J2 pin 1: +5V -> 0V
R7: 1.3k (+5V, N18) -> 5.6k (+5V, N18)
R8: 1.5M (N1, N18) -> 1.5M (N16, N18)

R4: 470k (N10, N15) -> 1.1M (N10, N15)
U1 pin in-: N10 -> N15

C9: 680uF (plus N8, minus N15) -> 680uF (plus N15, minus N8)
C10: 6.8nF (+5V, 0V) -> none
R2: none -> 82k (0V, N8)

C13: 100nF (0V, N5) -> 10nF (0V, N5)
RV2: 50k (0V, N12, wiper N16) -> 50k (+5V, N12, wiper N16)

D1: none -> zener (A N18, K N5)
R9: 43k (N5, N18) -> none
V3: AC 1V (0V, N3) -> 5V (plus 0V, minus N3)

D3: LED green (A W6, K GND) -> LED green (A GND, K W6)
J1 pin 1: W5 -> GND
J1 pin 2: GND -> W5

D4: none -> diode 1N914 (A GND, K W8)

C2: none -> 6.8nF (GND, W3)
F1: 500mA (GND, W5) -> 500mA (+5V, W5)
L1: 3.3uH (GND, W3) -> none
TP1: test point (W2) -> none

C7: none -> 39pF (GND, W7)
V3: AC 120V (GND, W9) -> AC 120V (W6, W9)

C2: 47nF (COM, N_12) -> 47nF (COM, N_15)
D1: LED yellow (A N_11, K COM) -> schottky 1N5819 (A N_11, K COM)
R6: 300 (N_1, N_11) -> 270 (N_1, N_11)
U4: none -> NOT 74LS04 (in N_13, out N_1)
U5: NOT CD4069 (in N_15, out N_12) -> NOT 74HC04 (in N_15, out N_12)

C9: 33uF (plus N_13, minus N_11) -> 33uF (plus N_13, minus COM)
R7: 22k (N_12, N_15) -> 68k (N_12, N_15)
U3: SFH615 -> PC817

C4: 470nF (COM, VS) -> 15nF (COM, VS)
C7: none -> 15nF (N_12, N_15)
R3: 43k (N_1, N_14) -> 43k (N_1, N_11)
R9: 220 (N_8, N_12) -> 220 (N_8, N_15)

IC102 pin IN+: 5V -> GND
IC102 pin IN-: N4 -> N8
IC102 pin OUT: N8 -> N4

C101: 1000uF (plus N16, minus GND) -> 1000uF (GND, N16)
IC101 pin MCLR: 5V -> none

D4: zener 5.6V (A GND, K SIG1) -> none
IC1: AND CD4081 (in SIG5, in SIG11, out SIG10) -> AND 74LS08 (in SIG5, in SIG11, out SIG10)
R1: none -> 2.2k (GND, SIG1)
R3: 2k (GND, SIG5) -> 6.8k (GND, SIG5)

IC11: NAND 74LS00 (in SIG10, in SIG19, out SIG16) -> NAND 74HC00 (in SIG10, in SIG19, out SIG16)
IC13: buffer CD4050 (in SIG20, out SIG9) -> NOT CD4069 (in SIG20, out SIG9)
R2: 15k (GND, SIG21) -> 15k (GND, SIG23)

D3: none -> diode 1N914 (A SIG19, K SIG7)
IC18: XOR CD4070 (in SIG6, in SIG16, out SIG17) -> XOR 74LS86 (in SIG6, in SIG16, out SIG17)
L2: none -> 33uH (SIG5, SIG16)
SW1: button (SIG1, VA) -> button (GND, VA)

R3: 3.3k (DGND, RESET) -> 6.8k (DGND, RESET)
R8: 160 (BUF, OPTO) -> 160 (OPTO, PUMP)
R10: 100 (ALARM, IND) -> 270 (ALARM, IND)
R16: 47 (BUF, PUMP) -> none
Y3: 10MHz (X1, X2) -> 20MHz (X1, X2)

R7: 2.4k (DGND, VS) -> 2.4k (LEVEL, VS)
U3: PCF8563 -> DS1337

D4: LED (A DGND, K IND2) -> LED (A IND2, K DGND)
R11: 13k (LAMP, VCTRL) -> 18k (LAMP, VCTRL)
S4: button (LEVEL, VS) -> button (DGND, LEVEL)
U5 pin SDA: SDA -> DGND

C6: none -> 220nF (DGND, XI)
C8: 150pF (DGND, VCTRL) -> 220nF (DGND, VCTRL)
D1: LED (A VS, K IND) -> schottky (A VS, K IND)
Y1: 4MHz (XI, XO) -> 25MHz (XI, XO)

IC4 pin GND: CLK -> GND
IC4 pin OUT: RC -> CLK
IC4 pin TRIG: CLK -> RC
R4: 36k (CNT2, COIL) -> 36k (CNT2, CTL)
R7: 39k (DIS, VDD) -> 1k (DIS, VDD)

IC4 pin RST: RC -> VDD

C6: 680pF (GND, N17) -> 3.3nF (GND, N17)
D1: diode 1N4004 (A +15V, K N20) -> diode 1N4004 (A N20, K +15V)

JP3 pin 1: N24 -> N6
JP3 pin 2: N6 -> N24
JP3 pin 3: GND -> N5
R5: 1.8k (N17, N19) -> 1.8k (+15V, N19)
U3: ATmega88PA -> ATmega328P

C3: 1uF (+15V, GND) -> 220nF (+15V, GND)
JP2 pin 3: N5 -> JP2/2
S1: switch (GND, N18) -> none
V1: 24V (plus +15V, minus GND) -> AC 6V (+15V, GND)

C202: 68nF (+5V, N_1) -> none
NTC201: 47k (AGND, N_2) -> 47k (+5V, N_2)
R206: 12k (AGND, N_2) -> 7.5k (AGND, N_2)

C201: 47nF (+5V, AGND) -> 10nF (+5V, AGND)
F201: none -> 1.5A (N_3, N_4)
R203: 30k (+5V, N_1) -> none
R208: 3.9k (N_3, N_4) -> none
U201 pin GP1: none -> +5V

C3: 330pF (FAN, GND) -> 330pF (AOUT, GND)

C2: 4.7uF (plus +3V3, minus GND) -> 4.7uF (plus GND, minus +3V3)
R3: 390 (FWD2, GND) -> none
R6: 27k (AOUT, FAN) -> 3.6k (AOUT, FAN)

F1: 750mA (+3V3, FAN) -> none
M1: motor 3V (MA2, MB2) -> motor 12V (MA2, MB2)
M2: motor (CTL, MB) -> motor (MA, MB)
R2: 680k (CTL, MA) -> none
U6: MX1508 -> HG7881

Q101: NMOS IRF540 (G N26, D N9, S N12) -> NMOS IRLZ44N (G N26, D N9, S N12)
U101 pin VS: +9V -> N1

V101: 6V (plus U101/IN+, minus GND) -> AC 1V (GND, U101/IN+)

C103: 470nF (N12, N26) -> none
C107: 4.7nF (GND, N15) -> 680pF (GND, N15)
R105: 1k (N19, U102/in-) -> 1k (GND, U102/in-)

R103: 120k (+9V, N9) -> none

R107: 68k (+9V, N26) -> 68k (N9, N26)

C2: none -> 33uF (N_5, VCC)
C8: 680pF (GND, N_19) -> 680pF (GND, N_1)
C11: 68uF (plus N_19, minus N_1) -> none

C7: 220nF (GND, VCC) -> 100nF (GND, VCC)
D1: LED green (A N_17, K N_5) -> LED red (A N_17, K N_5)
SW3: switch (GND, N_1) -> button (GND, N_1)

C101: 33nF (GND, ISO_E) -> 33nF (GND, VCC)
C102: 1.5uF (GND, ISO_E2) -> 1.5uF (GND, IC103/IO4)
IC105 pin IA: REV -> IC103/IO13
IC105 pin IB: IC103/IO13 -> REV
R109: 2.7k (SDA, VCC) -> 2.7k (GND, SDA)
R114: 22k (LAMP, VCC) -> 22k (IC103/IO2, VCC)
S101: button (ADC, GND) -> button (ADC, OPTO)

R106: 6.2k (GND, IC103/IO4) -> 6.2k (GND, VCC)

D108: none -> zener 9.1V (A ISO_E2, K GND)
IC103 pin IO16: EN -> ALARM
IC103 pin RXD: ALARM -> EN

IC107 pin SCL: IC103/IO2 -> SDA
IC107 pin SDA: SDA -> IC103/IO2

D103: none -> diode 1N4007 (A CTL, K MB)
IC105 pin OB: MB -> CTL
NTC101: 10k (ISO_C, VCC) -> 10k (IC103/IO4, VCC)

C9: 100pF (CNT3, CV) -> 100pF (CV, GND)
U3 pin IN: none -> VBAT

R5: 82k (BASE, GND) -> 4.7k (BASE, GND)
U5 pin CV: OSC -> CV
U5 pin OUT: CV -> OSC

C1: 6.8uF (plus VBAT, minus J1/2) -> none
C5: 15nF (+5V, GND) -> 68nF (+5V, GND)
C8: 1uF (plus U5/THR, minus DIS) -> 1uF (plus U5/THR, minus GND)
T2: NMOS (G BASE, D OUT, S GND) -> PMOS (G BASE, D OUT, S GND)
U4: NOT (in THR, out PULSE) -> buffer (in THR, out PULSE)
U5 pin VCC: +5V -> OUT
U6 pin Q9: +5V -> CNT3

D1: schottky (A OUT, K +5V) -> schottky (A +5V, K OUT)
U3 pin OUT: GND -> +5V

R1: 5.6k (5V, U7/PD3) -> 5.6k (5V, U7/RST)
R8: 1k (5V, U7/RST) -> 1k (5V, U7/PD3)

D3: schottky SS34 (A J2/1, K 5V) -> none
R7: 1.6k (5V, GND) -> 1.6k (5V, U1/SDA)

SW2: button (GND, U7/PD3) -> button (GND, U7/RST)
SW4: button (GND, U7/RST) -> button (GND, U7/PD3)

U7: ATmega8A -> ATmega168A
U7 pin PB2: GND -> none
+ + + +
What to work on
Precisely the lines between those holding "D4: none -> diode 1N914 (A GND, K W8)" and "U4: none -> NOT 74LS04 (in N_13, out N_1)", inclusive, are to be reproduced from the listing above, with nothing added.

Solution for this exercise
D4: none -> diode 1N914 (A GND, K W8)

C2: none -> 6.8nF (GND, W3)
F1: 500mA (GND, W5) -> 500mA (+5V, W5)
L1: 3.3uH (GND, W3) -> none
TP1: test point (W2) -> none

C7: none -> 39pF (GND, W7)
V3: AC 120V (GND, W9) -> AC 120V (W6, W9)

C2: 47nF (COM, N_12) -> 47nF (COM, N_15)
D1: LED yellow (A N_11, K COM) -> schottky 1N5819 (A N_11, K COM)
R6: 300 (N_1, N_11) -> 270 (N_1, N_11)
U4: none -> NOT 74LS04 (in N_13, out N_1)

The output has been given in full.